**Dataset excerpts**
────────

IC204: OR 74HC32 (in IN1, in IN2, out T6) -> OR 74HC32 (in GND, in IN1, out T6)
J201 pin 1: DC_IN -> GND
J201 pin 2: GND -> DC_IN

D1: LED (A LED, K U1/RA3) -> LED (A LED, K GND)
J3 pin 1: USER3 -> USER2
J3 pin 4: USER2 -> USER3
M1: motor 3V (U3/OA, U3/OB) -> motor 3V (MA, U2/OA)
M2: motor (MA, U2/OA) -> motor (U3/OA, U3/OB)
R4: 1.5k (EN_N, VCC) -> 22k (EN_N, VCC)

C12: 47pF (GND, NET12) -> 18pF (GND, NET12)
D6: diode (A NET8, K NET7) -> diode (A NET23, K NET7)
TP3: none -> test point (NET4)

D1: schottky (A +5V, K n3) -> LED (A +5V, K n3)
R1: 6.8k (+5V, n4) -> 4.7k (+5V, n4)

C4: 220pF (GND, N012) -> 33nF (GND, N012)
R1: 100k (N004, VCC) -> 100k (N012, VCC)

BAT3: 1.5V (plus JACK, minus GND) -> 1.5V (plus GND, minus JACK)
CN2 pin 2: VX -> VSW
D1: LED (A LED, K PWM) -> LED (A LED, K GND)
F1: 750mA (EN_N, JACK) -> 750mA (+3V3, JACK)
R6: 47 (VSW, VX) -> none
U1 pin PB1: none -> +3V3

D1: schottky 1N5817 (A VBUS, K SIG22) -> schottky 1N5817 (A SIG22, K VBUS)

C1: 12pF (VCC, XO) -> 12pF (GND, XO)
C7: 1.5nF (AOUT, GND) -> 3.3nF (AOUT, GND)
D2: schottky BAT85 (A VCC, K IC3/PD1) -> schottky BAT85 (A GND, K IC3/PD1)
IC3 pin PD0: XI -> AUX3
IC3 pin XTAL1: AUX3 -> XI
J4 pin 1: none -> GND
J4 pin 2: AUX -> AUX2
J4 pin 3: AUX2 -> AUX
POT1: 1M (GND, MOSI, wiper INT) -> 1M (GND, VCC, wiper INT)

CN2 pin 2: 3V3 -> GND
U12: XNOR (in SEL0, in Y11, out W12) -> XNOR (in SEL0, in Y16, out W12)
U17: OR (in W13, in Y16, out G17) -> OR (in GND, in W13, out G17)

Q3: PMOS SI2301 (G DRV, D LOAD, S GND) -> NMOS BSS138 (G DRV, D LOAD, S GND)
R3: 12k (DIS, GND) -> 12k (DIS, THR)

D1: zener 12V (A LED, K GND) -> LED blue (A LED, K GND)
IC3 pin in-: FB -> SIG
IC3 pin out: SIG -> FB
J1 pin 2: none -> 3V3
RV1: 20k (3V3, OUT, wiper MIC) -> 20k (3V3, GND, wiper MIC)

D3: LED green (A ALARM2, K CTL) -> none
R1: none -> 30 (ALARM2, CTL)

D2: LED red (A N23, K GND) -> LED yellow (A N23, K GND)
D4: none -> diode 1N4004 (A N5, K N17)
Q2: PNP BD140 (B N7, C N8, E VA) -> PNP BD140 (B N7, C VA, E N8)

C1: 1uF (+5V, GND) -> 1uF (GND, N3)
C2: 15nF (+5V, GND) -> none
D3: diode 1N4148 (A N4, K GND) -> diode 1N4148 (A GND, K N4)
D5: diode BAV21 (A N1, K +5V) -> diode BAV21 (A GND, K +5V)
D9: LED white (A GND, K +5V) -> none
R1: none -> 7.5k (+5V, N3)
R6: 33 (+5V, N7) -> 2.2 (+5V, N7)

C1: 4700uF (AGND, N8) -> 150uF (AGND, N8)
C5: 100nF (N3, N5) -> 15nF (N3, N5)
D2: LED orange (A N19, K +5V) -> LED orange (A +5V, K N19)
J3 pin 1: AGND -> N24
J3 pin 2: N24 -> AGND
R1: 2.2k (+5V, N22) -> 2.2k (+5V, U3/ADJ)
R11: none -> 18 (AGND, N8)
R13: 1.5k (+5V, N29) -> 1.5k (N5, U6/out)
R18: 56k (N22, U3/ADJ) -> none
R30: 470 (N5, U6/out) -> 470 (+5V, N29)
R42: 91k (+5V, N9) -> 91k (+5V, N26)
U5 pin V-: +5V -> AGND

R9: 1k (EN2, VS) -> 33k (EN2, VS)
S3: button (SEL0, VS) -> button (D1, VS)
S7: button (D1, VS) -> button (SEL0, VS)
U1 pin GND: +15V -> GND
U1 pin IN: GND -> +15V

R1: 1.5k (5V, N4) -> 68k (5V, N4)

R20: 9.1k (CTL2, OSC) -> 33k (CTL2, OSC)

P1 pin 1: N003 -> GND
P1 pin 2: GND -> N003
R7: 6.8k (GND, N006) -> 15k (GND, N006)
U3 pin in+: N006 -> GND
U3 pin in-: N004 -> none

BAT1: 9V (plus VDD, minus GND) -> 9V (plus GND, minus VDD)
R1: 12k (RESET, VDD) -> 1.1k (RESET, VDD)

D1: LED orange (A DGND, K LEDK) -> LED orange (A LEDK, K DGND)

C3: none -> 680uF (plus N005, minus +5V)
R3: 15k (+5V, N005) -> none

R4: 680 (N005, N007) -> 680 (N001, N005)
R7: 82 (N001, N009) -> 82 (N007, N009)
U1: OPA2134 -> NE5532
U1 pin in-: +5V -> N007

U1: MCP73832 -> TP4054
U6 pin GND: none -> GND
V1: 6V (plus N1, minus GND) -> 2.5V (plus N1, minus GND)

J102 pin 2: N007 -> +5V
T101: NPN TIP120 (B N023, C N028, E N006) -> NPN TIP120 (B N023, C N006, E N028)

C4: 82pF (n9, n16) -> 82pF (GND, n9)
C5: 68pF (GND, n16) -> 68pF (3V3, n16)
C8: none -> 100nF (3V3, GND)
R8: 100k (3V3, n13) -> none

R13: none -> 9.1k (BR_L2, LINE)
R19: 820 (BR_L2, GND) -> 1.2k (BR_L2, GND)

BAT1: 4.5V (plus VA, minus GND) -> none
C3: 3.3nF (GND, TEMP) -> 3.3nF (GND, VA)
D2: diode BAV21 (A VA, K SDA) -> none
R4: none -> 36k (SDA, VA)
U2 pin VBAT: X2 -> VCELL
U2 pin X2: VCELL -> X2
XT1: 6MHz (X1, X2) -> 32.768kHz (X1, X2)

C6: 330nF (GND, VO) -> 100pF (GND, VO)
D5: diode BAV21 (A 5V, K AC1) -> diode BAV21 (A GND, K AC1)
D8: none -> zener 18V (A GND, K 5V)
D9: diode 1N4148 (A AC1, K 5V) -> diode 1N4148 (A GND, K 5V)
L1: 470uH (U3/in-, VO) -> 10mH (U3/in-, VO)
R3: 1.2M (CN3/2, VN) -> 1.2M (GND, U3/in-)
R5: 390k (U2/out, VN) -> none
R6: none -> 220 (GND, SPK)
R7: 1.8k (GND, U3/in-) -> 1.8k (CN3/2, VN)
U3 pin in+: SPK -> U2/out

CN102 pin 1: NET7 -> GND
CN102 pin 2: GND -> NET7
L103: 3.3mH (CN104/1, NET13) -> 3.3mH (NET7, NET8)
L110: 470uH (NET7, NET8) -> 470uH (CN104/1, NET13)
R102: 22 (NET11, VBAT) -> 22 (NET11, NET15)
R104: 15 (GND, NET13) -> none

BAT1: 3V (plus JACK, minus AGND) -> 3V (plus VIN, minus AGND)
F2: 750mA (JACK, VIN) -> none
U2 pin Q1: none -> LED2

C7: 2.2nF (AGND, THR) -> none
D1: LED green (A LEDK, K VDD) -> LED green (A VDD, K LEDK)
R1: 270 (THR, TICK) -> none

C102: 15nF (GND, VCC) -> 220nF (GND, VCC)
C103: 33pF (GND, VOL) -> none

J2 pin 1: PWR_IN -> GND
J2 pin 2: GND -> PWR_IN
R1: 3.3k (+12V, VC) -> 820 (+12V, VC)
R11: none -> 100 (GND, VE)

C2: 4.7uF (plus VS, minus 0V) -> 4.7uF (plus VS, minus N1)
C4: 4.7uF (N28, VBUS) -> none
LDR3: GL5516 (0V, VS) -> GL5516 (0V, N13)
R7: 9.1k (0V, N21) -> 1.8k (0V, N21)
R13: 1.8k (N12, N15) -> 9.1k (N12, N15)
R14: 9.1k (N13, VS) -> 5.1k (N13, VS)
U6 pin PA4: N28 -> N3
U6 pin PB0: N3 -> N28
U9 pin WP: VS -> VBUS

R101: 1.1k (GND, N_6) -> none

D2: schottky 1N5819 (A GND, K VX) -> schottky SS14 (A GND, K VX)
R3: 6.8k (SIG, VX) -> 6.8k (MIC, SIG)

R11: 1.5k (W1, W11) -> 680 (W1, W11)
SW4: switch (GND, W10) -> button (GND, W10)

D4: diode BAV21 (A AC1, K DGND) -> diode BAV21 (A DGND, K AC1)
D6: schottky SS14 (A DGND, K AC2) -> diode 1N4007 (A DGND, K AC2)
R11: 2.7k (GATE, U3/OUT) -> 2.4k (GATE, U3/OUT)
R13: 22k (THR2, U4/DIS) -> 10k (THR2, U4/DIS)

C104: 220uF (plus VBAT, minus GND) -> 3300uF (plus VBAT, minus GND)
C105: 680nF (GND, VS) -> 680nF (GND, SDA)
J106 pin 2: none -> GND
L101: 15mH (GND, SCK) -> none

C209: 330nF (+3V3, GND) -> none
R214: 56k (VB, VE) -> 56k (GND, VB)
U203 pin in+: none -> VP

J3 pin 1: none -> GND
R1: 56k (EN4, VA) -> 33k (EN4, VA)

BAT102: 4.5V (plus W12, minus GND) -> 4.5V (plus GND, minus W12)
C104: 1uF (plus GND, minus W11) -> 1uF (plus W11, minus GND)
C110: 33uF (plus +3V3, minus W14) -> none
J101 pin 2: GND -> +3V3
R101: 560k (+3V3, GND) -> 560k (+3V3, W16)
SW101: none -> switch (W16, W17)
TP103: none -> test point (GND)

────────

**ASSIGNMENT**
From the records above, extract exactly and only the lines that begin at the line with "J201 pin 2: GND -> DC_IN" and stop after the line with "F1: 750mA (EN_N, JACK) -> 750mA (+3V3, JACK)".

**RESPONSE**
J201 pin 2: GND -> DC_IN

D1: LED (A LED, K U1/RA3) -> LED (A LED, K GND)
J3 pin 1: USER3 -> USER2
J3 pin 4: USER2 -> USER3
M1: motor 3V (U3/OA, U3/OB) -> motor 3V (MA, U2/OA)
M2: motor (MA, U2/OA) -> motor (U3/OA, U3/OB)
R4: 1.5k (EN_N, VCC) -> 22k (EN_N, VCC)

C12: 47pF (GND, NET12) -> 18pF (GND, NET12)
D6: diode (A NET8, K NET7) -> diode (A NET23, K NET7)
TP3: none -> test point (NET4)

D1: schottky (A +5V, K n3) -> LED (A +5V, K n3)
R1: 6.8k (+5V, n4) -> 4.7k (+5V, n4)

C4: 220pF (GND, N012) -> 33nF (GND, N012)
R1: 100k (N004, VCC) -> 100k (N012, VCC)

BAT3: 1.5V (plus JACK, minus GND) -> 1.5V (plus GND, minus JACK)
CN2 pin 2: VX -> VSW
D1: LED (A LED, K PWM) -> LED (A LED, K GND)
F1: 750mA (EN_N, JACK) -> 750mA (+3V3, JACK)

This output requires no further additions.